- **Shape state change listings**
---+---

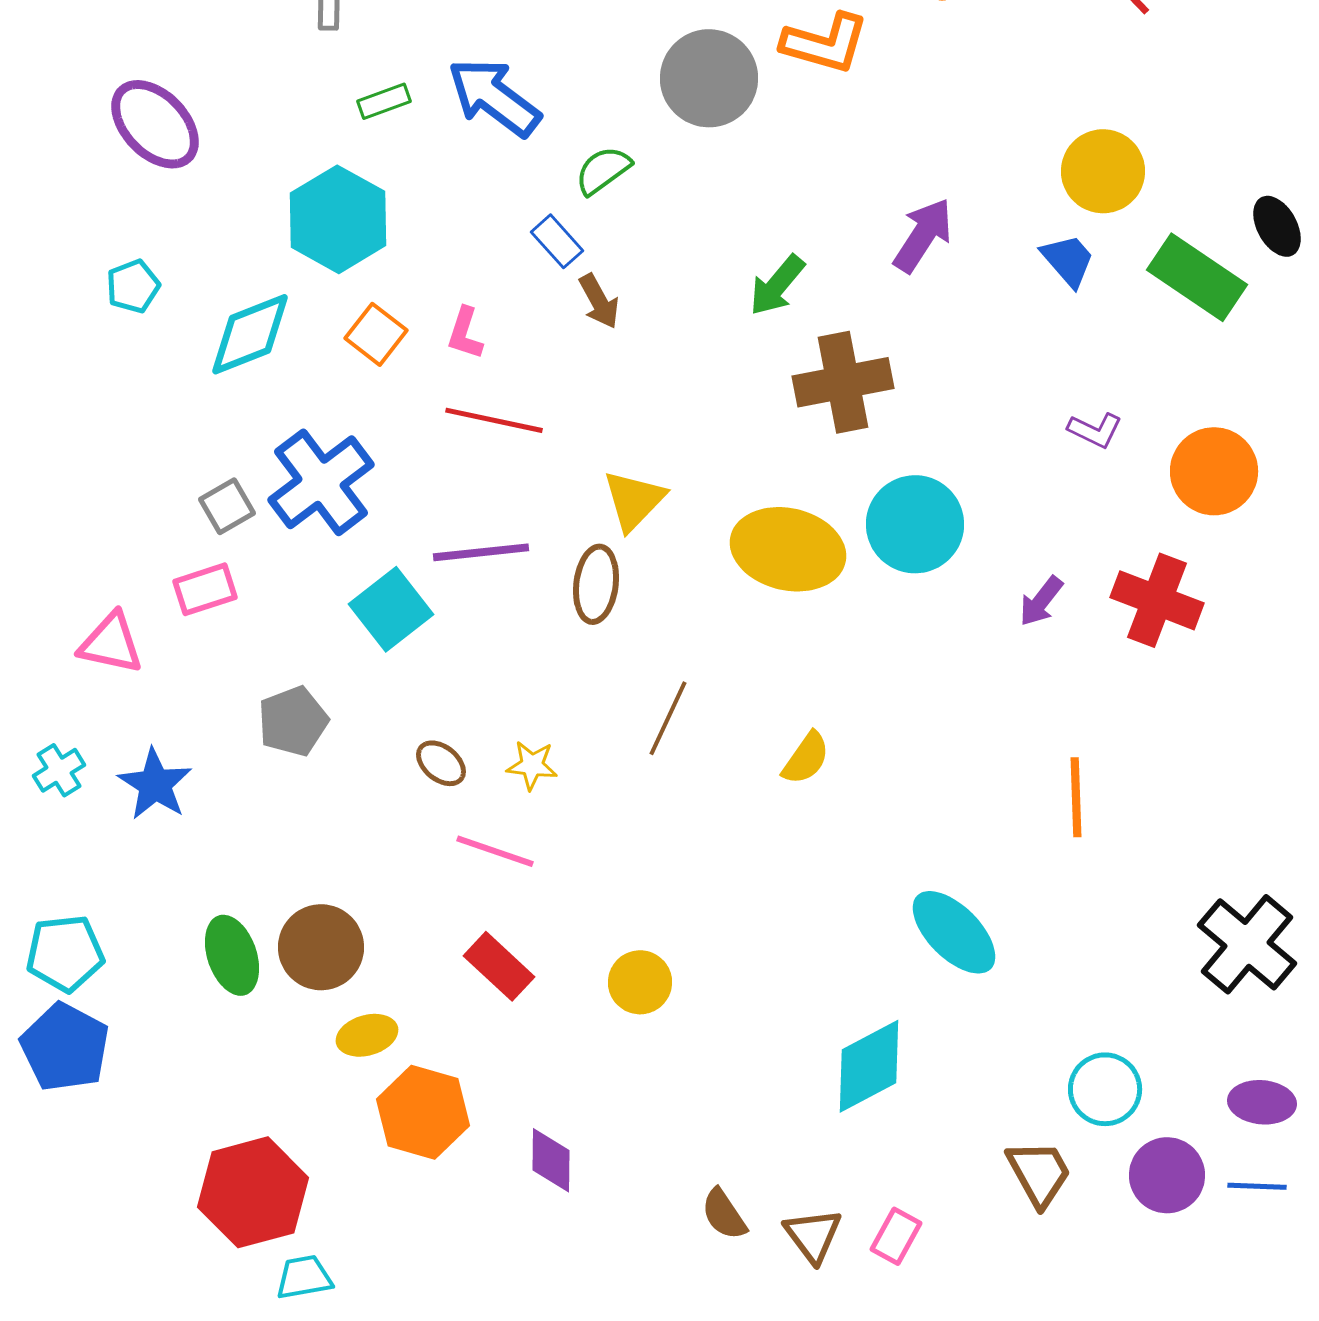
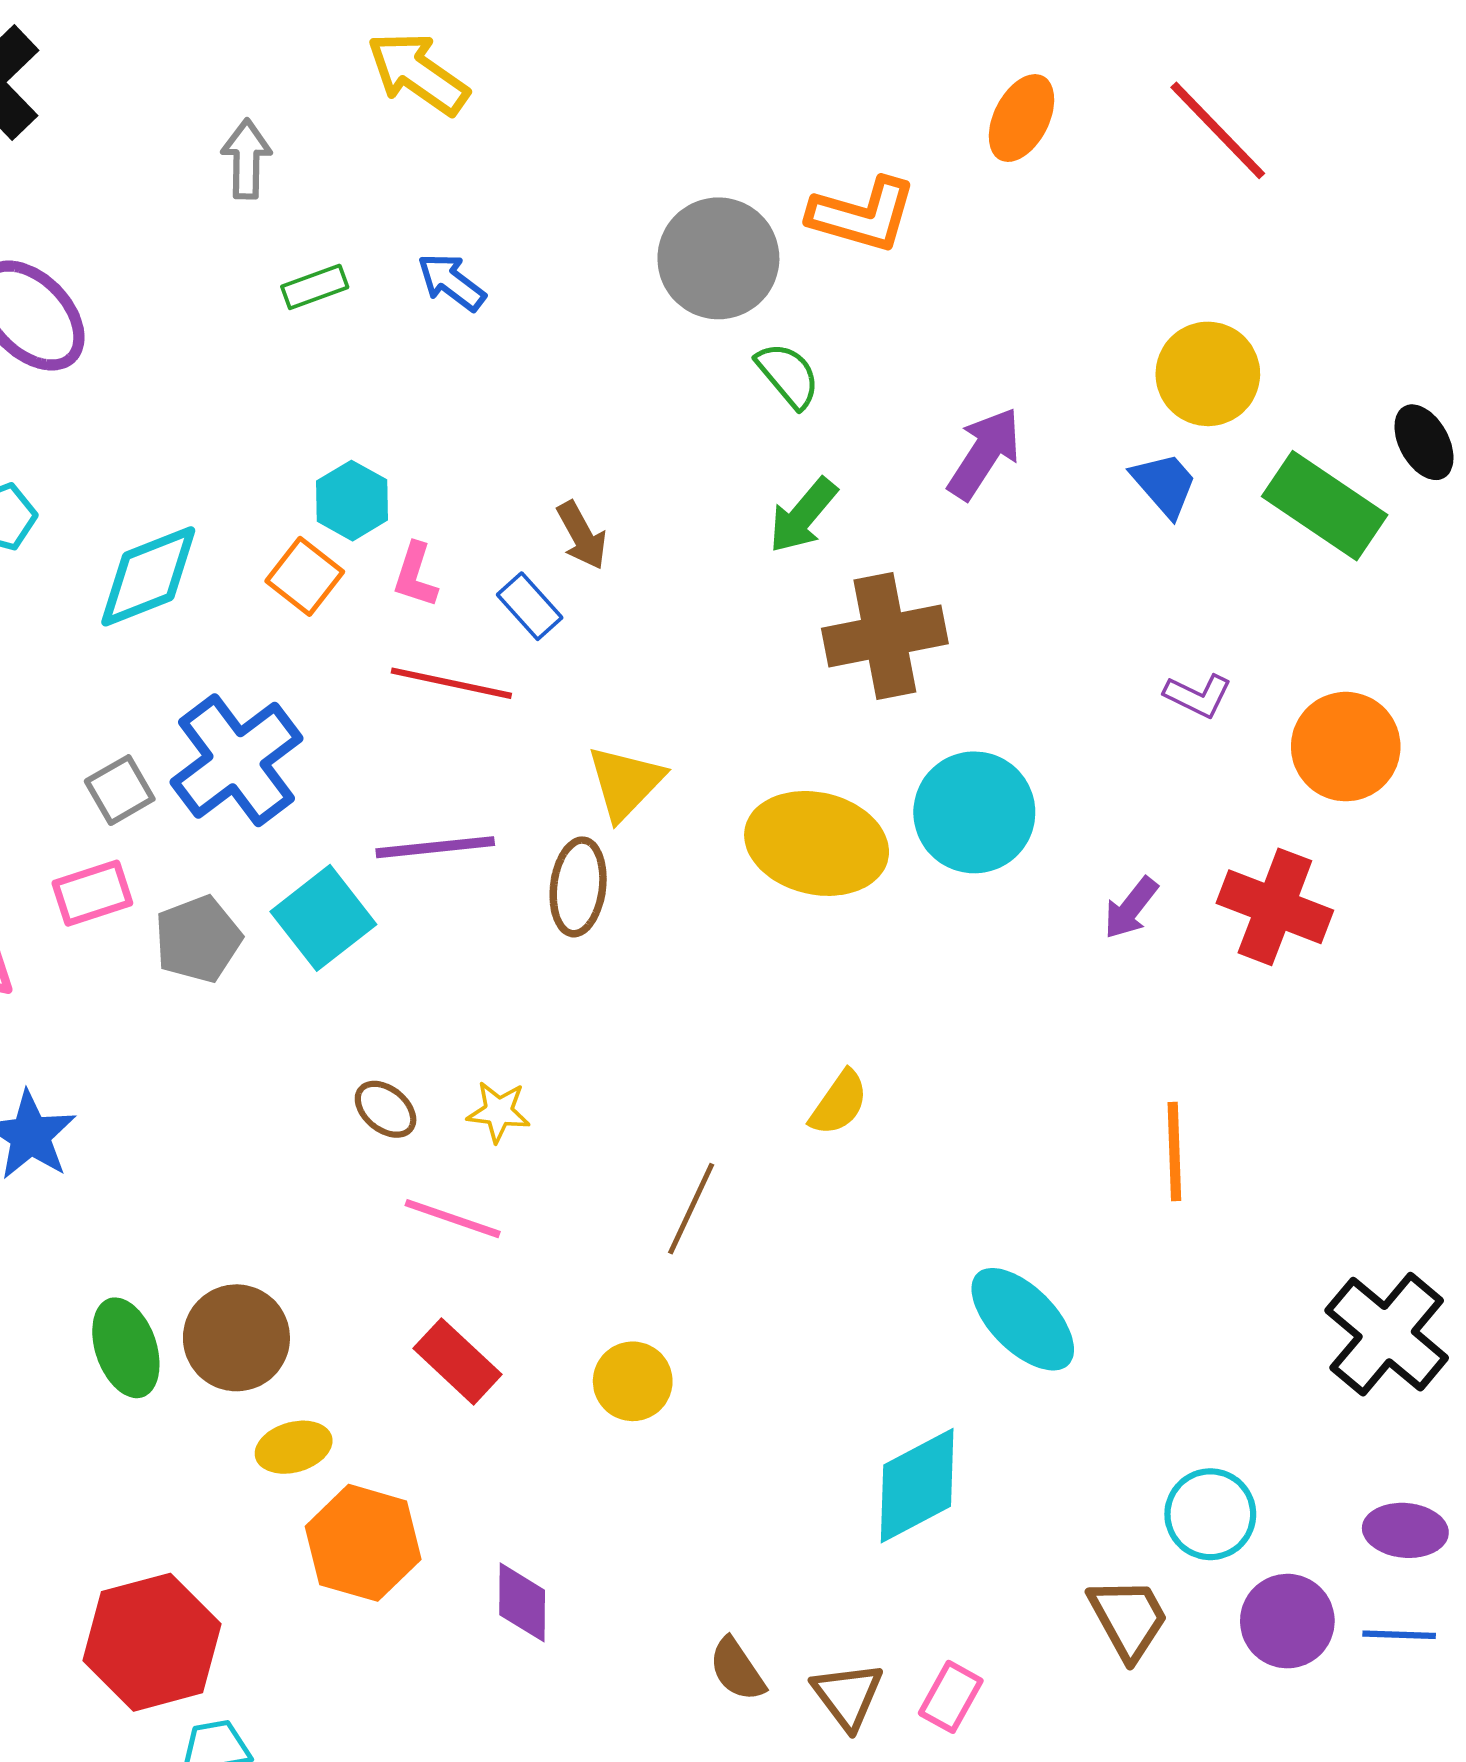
blue arrow: (494, 97) -> (451, 282), size x0.6
green semicircle: (603, 170) -> (788, 375), moved, turned 86
cyan hexagon: (338, 219) -> (352, 501), moved, size x0.6
blue rectangle: (557, 241) -> (530, 606), moved
brown line: (668, 718) -> (691, 1209), moved
gray pentagon: (293, 721) -> (198, 939), moved

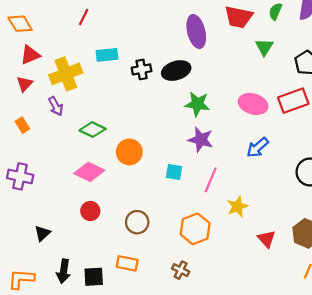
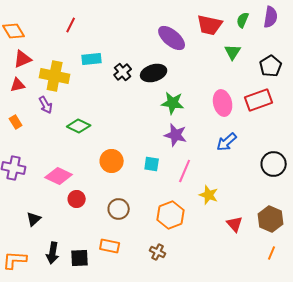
purple ellipse: (196, 31) -> (172, 38), turned -36
black cross: (142, 69) -> (123, 72), turned -30
yellow cross: (66, 74) -> (55, 76), turned 32
red triangle: (25, 84) -> (18, 85), turned 35
pink ellipse: (253, 104) -> (223, 103), turned 60
orange circle: (129, 152) -> (112, 161), moved
pink diamond: (89, 172) -> (59, 176), moved
yellow star: (237, 207) -> (209, 195), turned -30

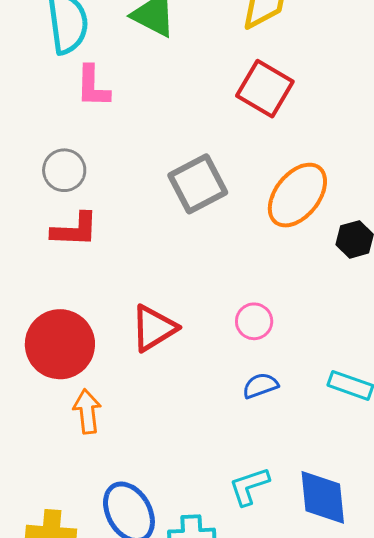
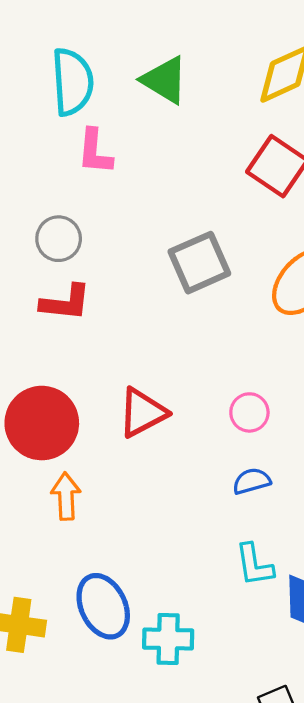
cyan L-shape: (249, 486) -> (254, 565), moved, turned -84

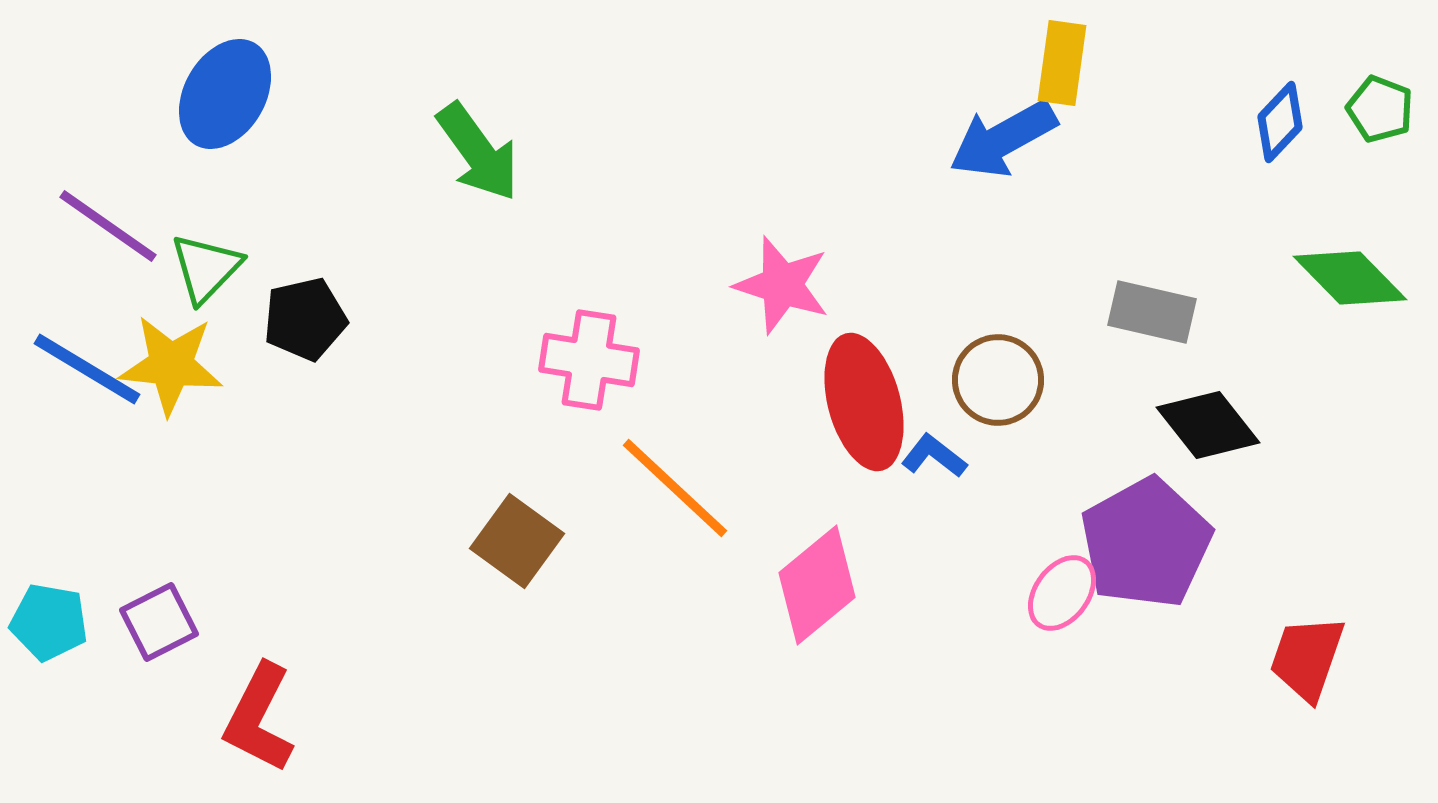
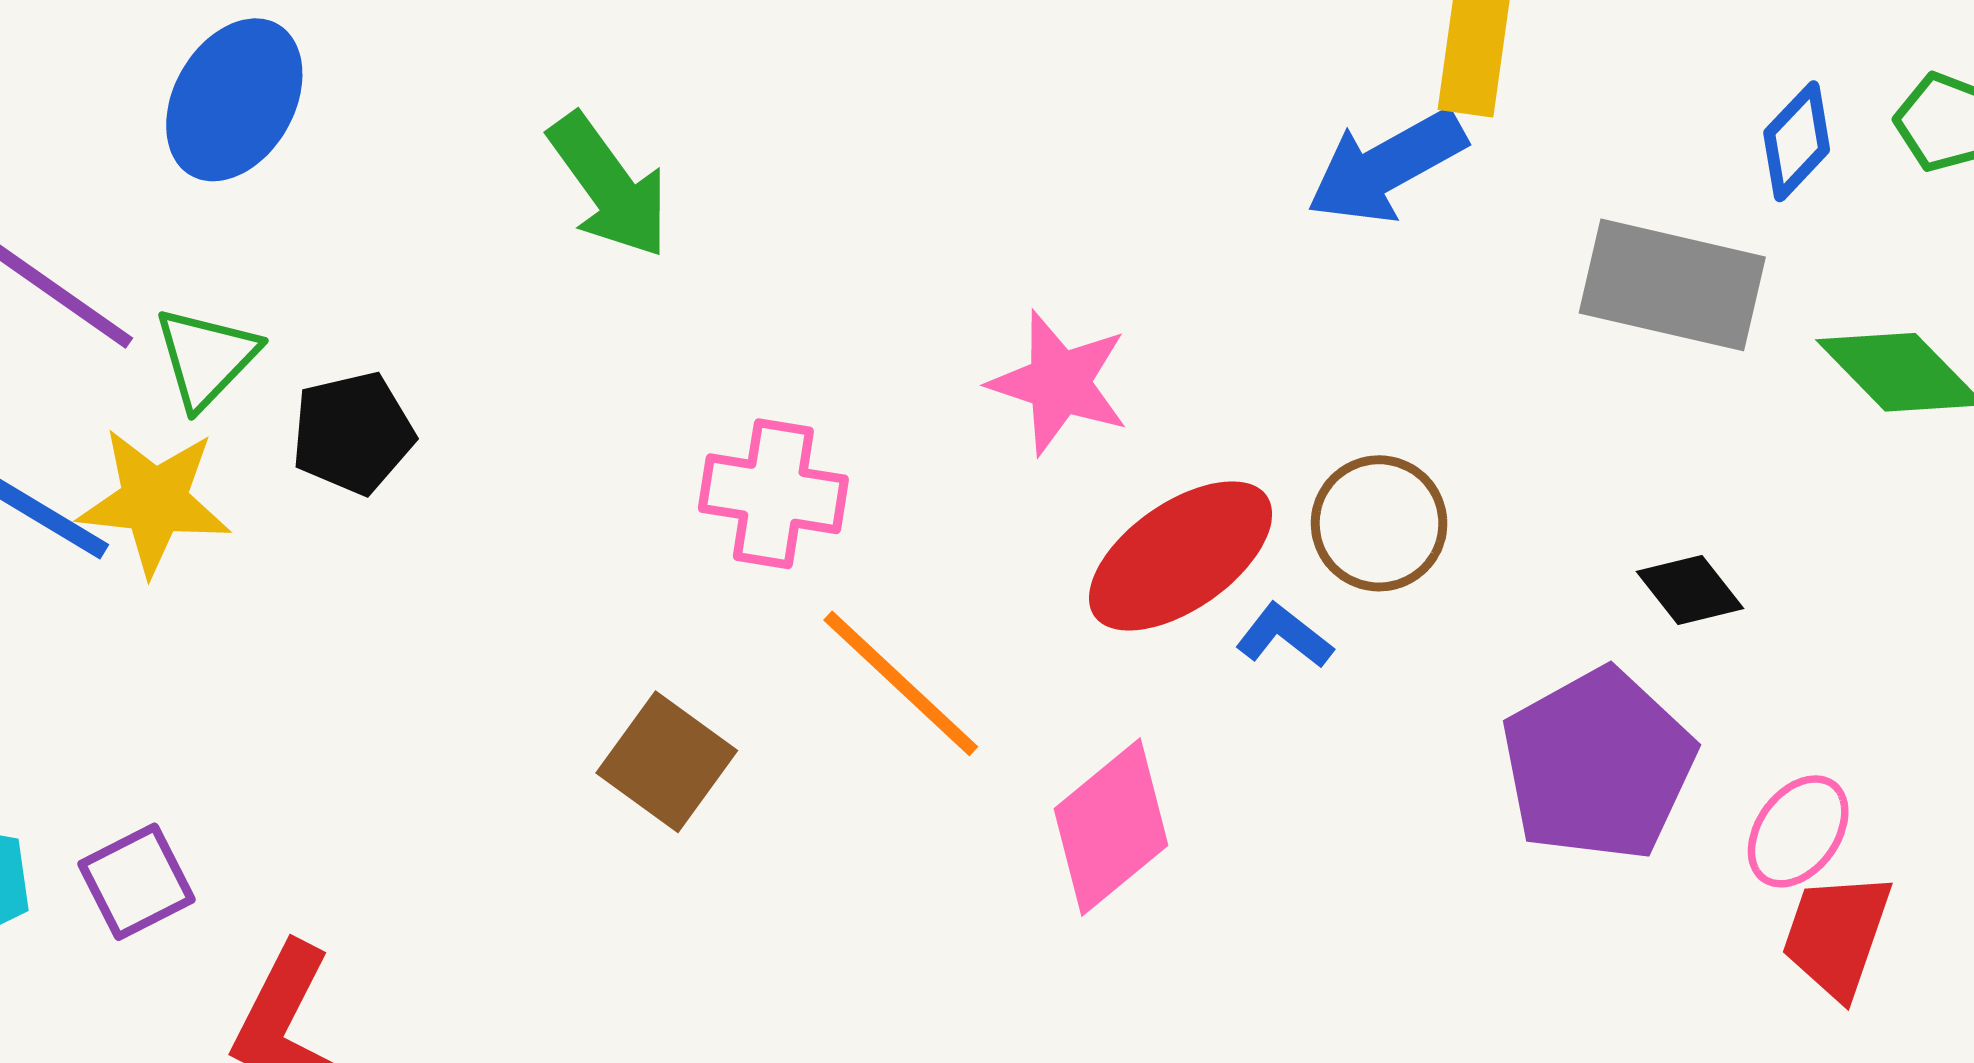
gray rectangle: (1152, 312) -> (1672, 285), moved, size x1.4
red ellipse: (864, 402) -> (1181, 556), turned 70
black diamond: (1208, 425) -> (1690, 590), size x0.7
pink ellipse: (1062, 593) -> (1798, 831), moved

---+---

- **YOUR INSTRUCTIONS**
Give back every record above word for word; the pictures have no place in it.

- **WRITTEN SOLUTION**
blue arrow: (494, 97) -> (451, 282), size x0.6
green semicircle: (603, 170) -> (788, 375), moved, turned 86
cyan hexagon: (338, 219) -> (352, 501), moved, size x0.6
blue rectangle: (557, 241) -> (530, 606), moved
brown line: (668, 718) -> (691, 1209), moved
gray pentagon: (293, 721) -> (198, 939), moved

purple ellipse: (196, 31) -> (172, 38), turned -36
black cross: (142, 69) -> (123, 72), turned -30
yellow cross: (66, 74) -> (55, 76), turned 32
red triangle: (25, 84) -> (18, 85), turned 35
pink ellipse: (253, 104) -> (223, 103), turned 60
orange circle: (129, 152) -> (112, 161), moved
pink diamond: (89, 172) -> (59, 176), moved
yellow star: (237, 207) -> (209, 195), turned -30

cyan L-shape: (249, 486) -> (254, 565), moved, turned -84

gray rectangle: (1152, 312) -> (1672, 285), moved, size x1.4
red ellipse: (864, 402) -> (1181, 556), turned 70
black diamond: (1208, 425) -> (1690, 590), size x0.7
pink ellipse: (1062, 593) -> (1798, 831), moved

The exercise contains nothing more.